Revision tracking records
────

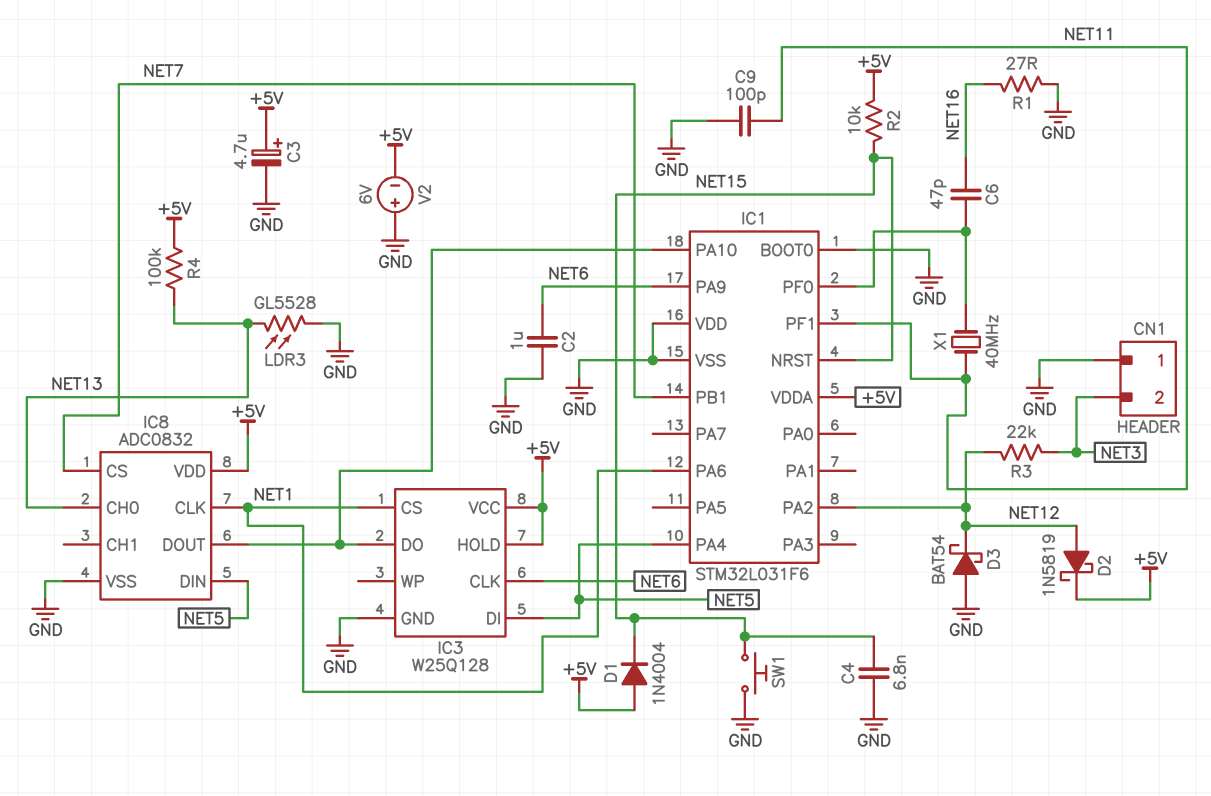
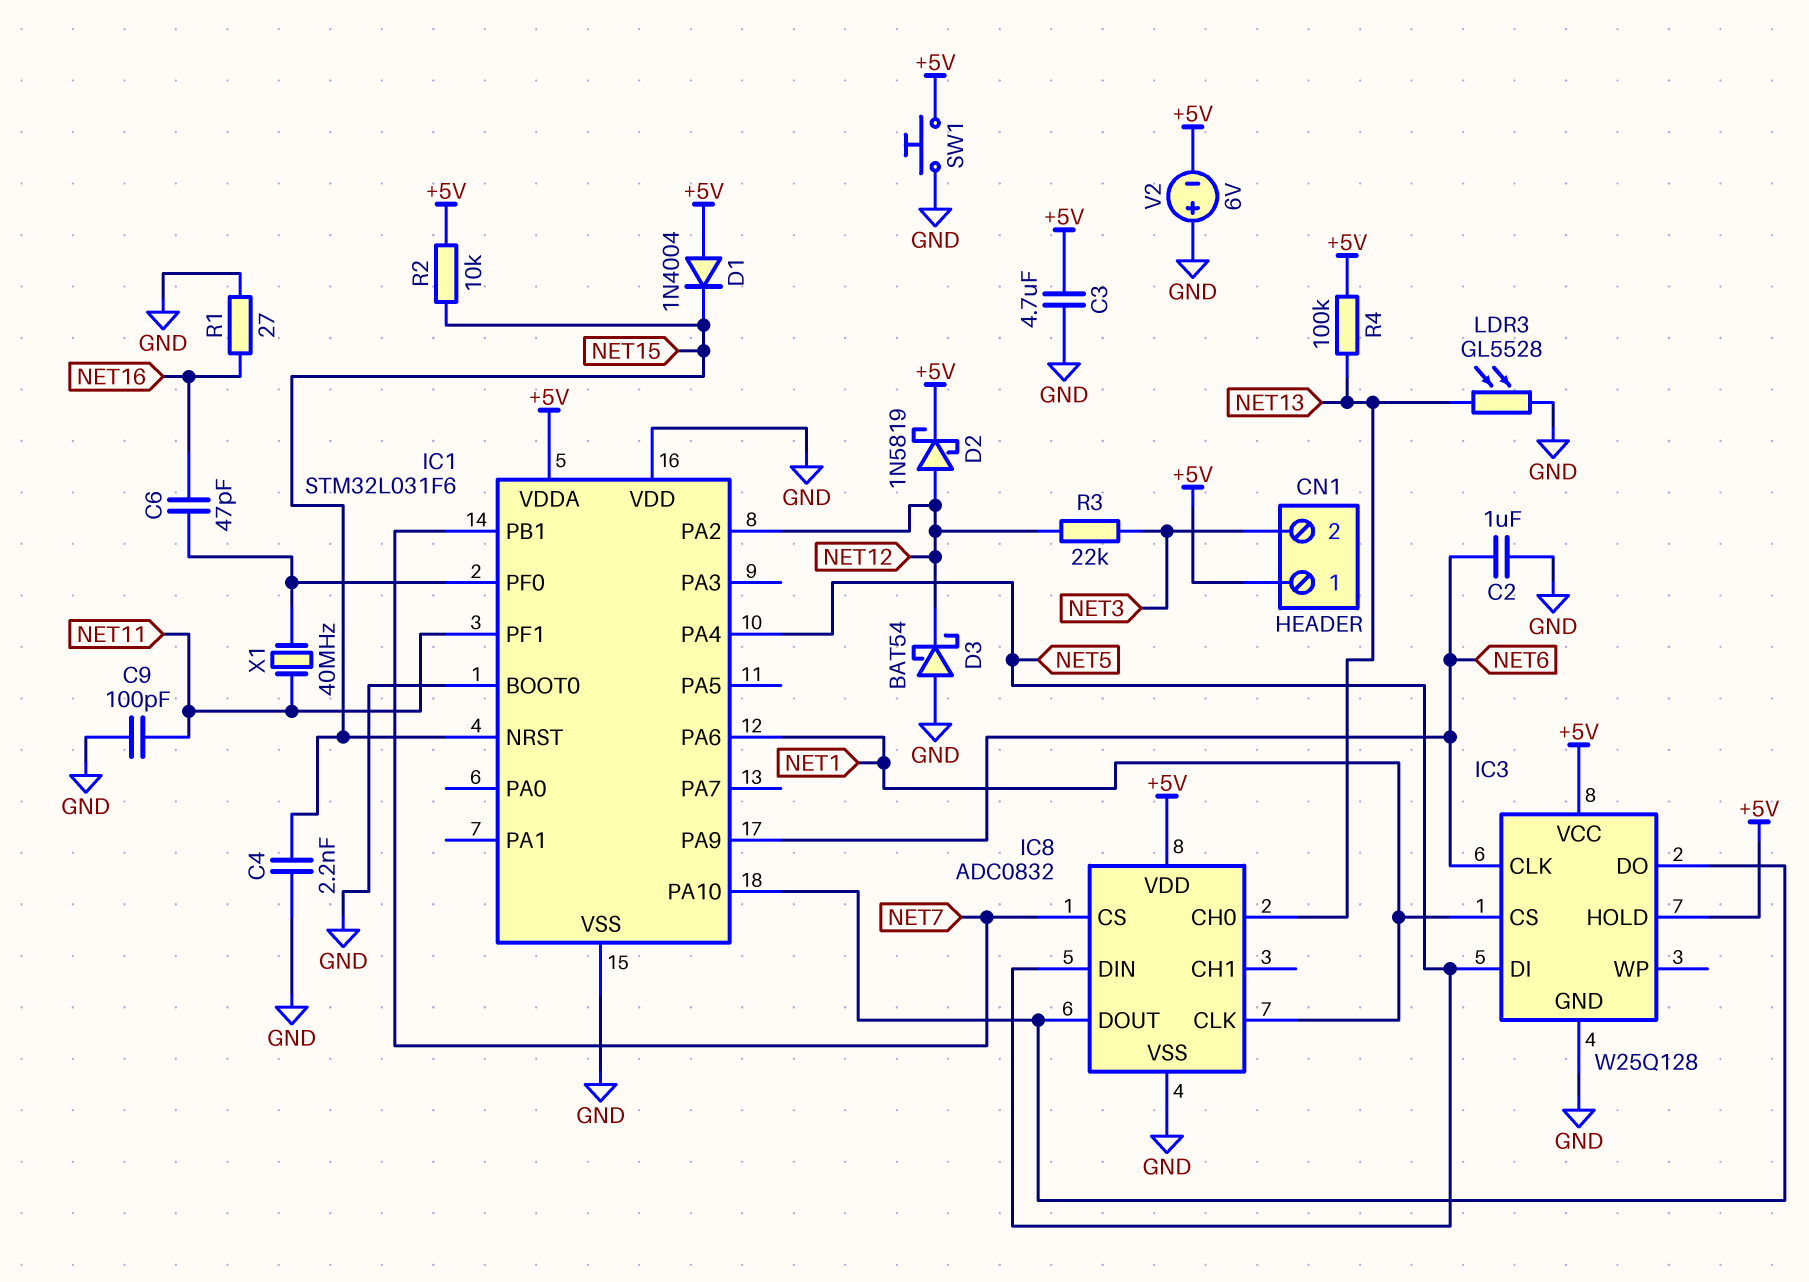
C3: 4.7uF (plus +5V, minus GND) -> 4.7uF (+5V, GND)
C4: 6.8nF (GND, NET15) -> 2.2nF (GND, NET15)
CN1 pin 1: GND -> +5V
SW1: button (GND, NET15) -> button (+5V, GND)

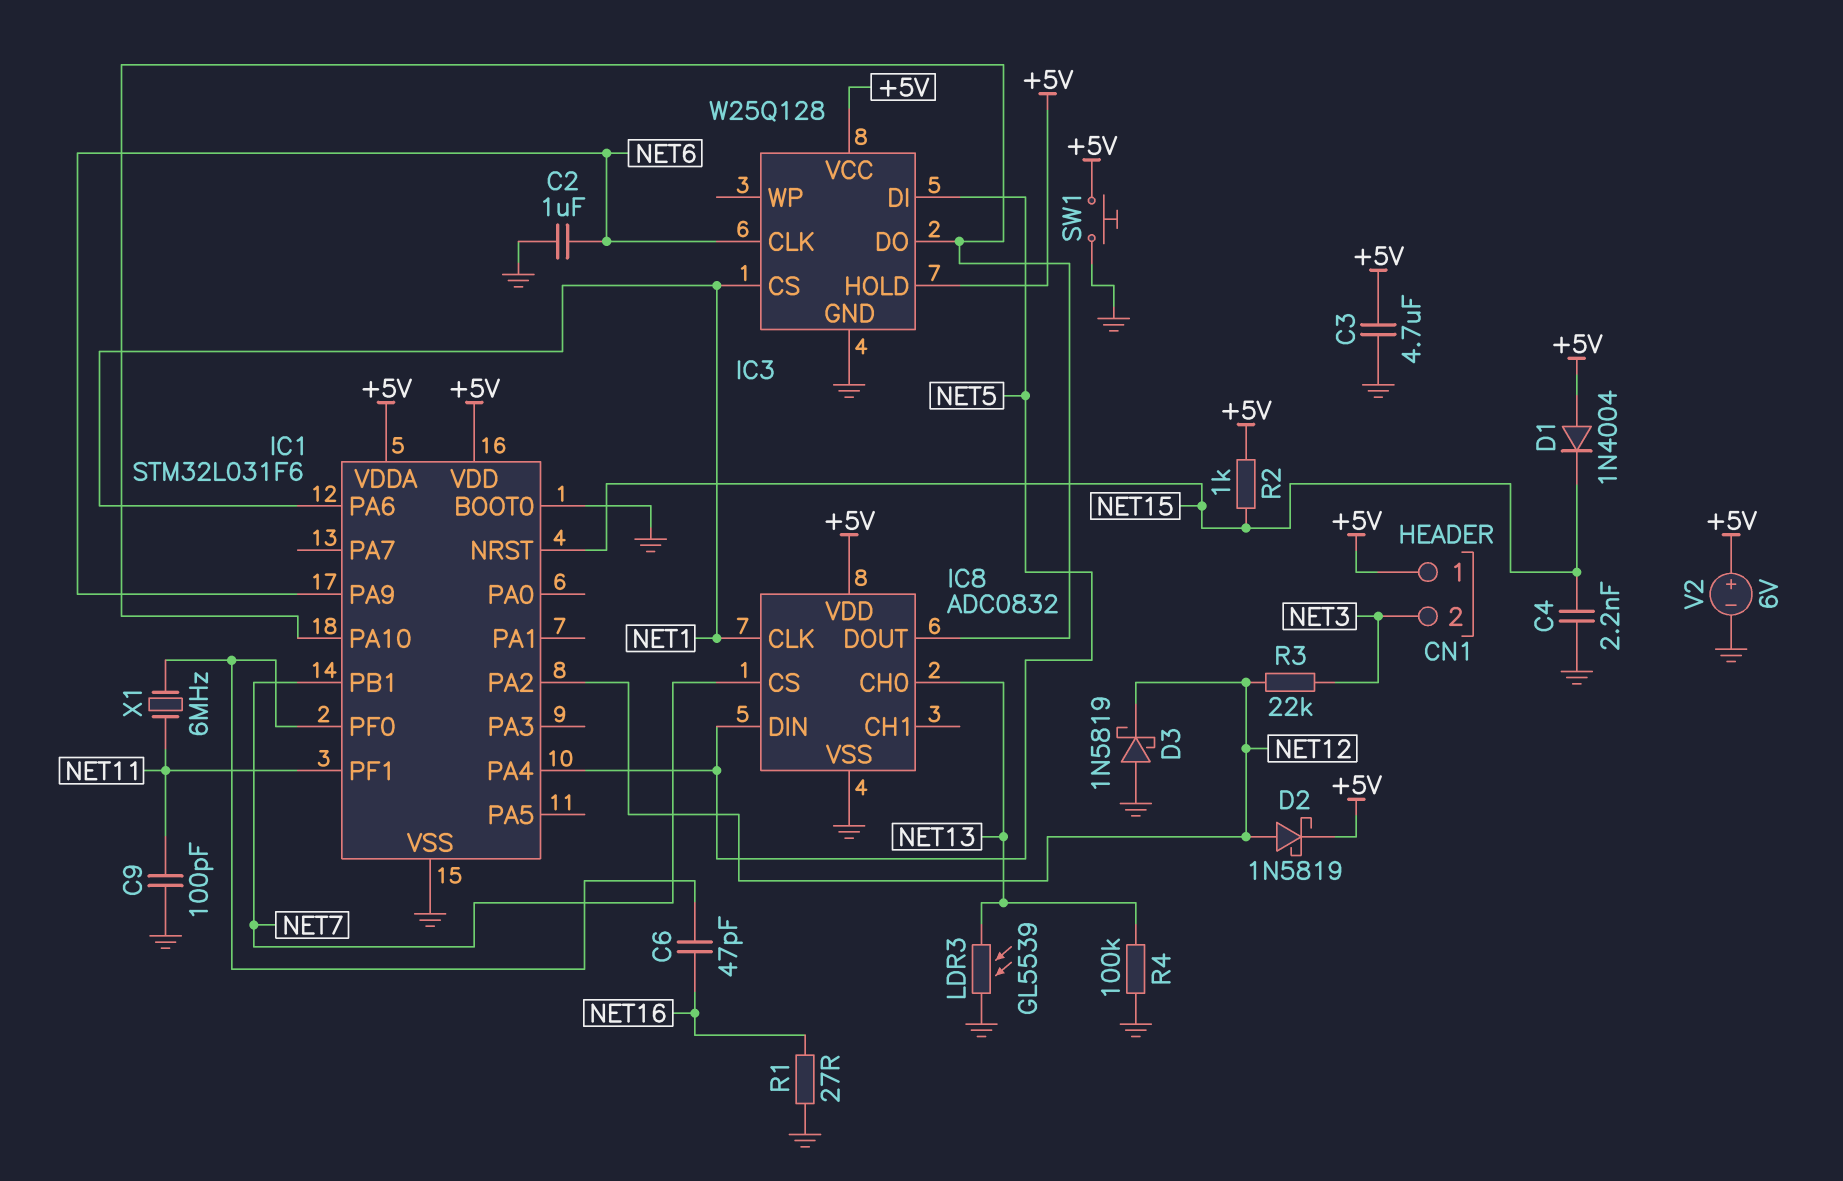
D3: schottky BAT54 (A GND, K NET12) -> schottky 1N5819 (A GND, K NET12)
IC1 pin VDD: GND -> +5V
LDR3: GL5528 (GND, NET13) -> GL5539 (GND, NET13)
R2: 10k (+5V, NET15) -> 1k (+5V, NET15)
R4: 100k (+5V, NET13) -> 100k (GND, NET13)
V2: 6V (plus GND, minus +5V) -> 6V (plus +5V, minus GND)
X1: 40MHz (IC1/PF0, NET11) -> 6MHz (IC1/PF0, NET11)

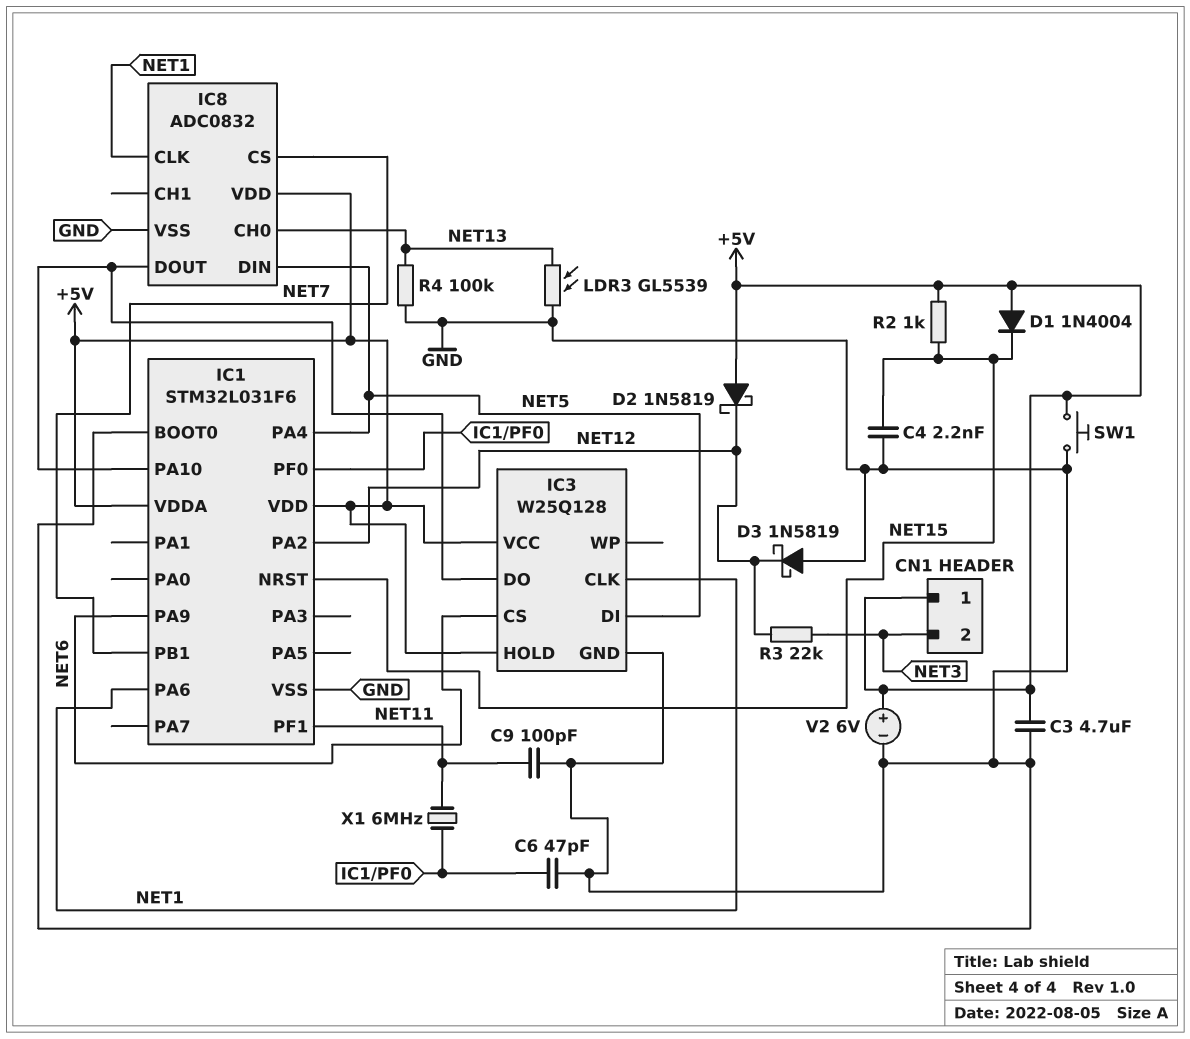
C2: 1uF (GND, NET6) -> none
C6: 47pF (IC1/PF0, NET16) -> 47pF (GND, IC1/PF0)
D2: schottky 1N5819 (A NET12, K +5V) -> schottky 1N5819 (A +5V, K NET12)
IC3 pin CLK: NET6 -> NET1
IC3 pin CS: NET1 -> NET6
R1: 27 (GND, NET16) -> none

────

Each line of the entries that contains the word "minus" should be listed.

C3: 4.7uF (plus +5V, minus GND) -> 4.7uF (+5V, GND)
V2: 6V (plus GND, minus +5V) -> 6V (plus +5V, minus GND)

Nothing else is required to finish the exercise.